• Exercise objective
Leaving out the pictures, return word for word the stretch of entries below from the line holding "blue cross: (278, 396)" through the line holding "red semicircle: (29, 114)".

** Records provided follows **

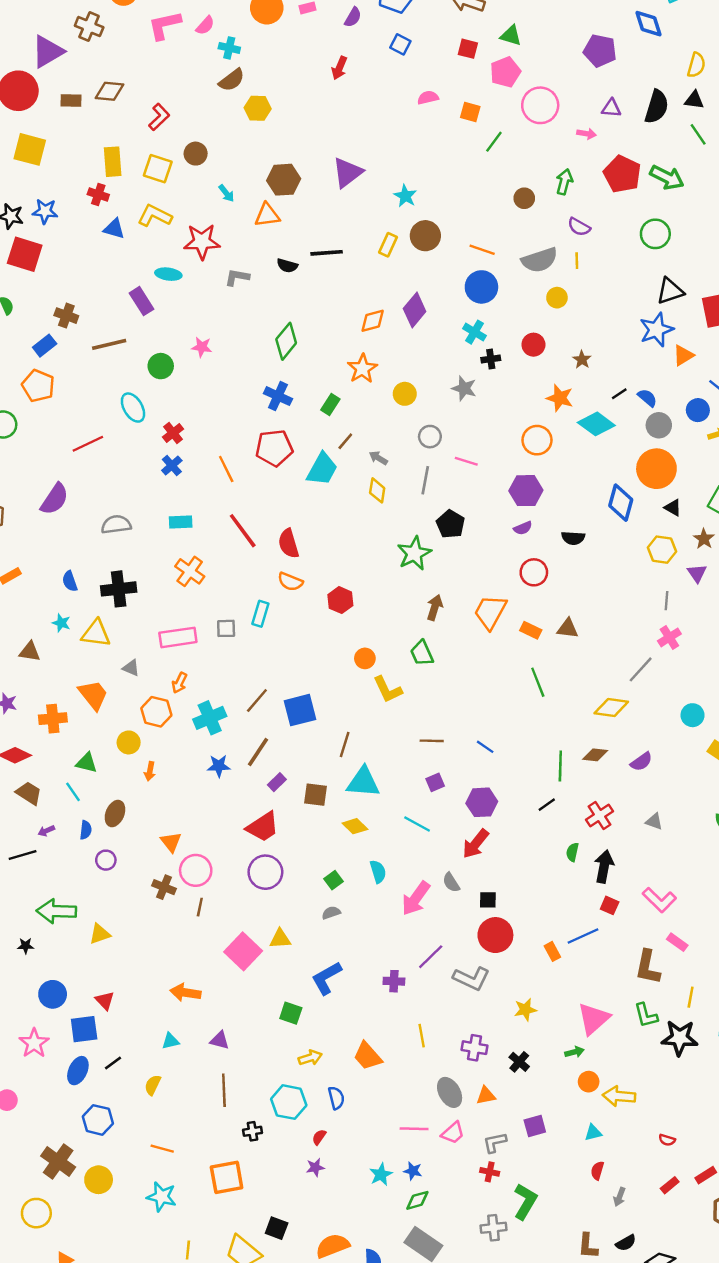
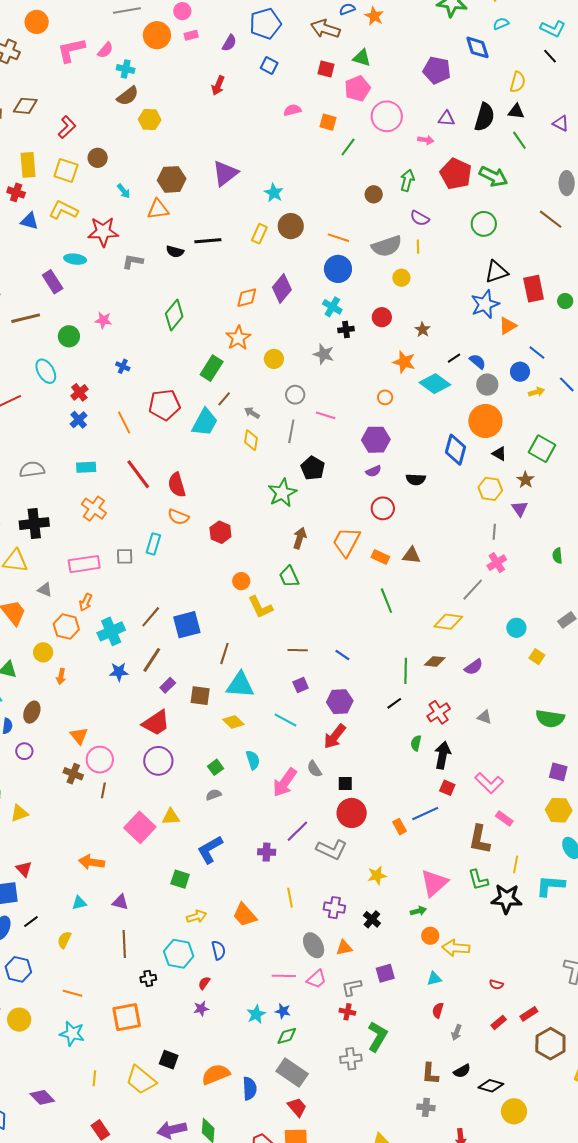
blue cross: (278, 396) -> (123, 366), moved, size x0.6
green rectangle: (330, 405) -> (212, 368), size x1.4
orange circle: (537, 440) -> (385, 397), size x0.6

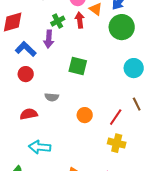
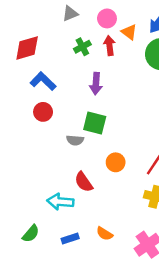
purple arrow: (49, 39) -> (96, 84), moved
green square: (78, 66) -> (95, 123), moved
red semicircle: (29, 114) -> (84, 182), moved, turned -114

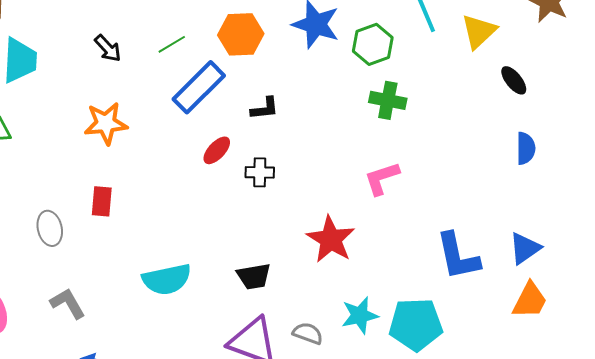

** End of Records provided **
** Records provided follows **

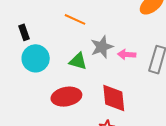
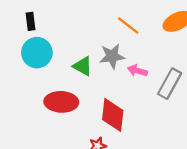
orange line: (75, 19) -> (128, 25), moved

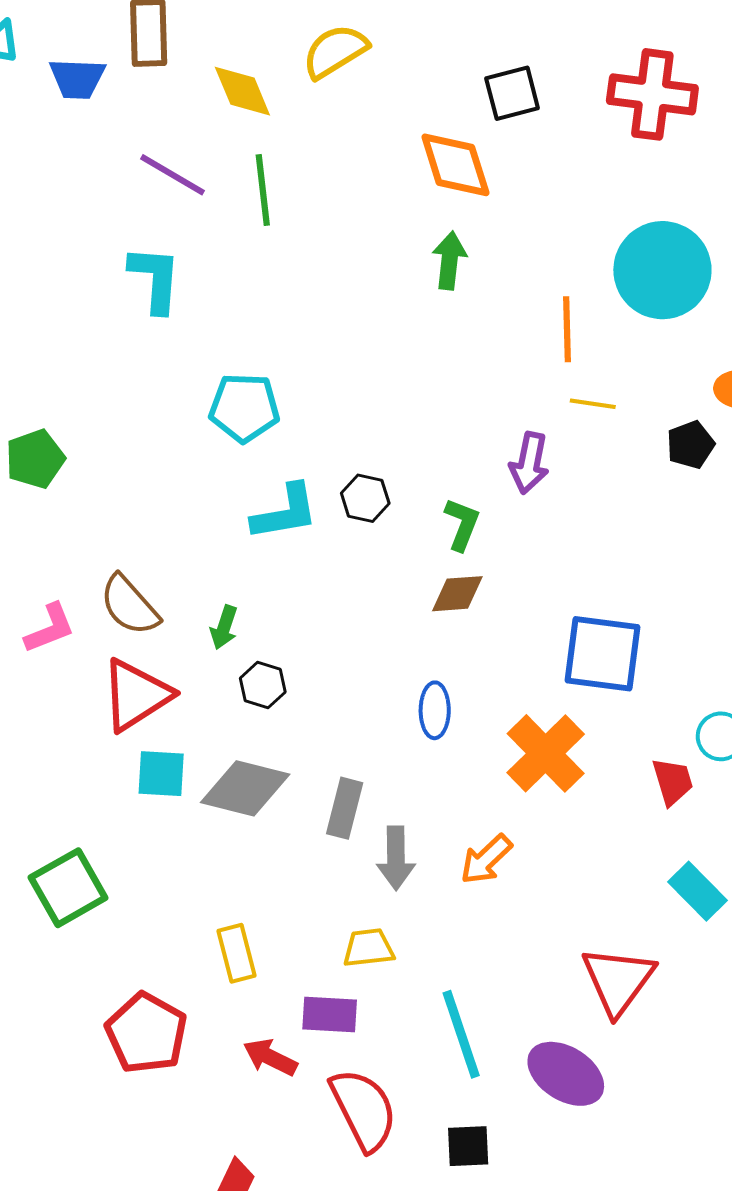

** End of Records provided **
** Records provided follows **

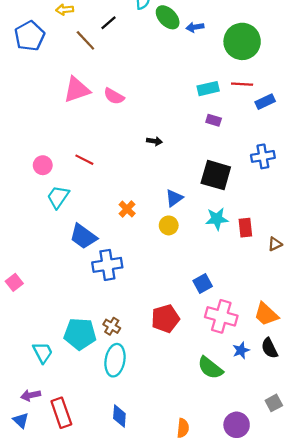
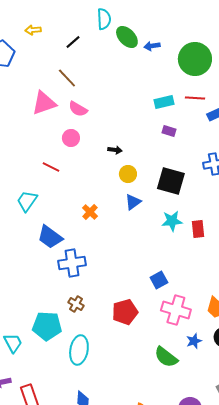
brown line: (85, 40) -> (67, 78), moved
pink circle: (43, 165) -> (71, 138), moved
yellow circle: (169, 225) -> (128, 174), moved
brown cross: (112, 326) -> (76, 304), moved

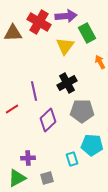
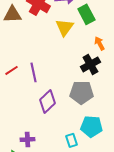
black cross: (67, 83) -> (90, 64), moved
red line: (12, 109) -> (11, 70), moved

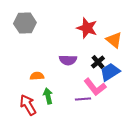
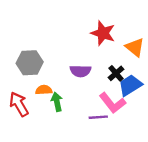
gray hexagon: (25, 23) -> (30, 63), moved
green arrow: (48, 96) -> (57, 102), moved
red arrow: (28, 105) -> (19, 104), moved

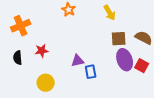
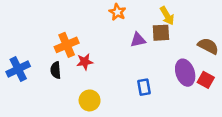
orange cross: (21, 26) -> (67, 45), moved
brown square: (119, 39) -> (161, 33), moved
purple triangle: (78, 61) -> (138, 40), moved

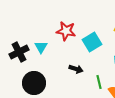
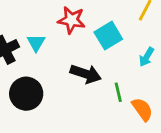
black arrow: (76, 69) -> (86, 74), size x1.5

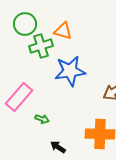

** End of Records provided **

• Answer to the problem
blue cross: (278, 396) -> (123, 366), moved, size x0.6
green rectangle: (330, 405) -> (212, 368), size x1.4
orange circle: (537, 440) -> (385, 397), size x0.6

purple arrow: (49, 39) -> (96, 84), moved
green square: (78, 66) -> (95, 123), moved
red semicircle: (29, 114) -> (84, 182), moved, turned -114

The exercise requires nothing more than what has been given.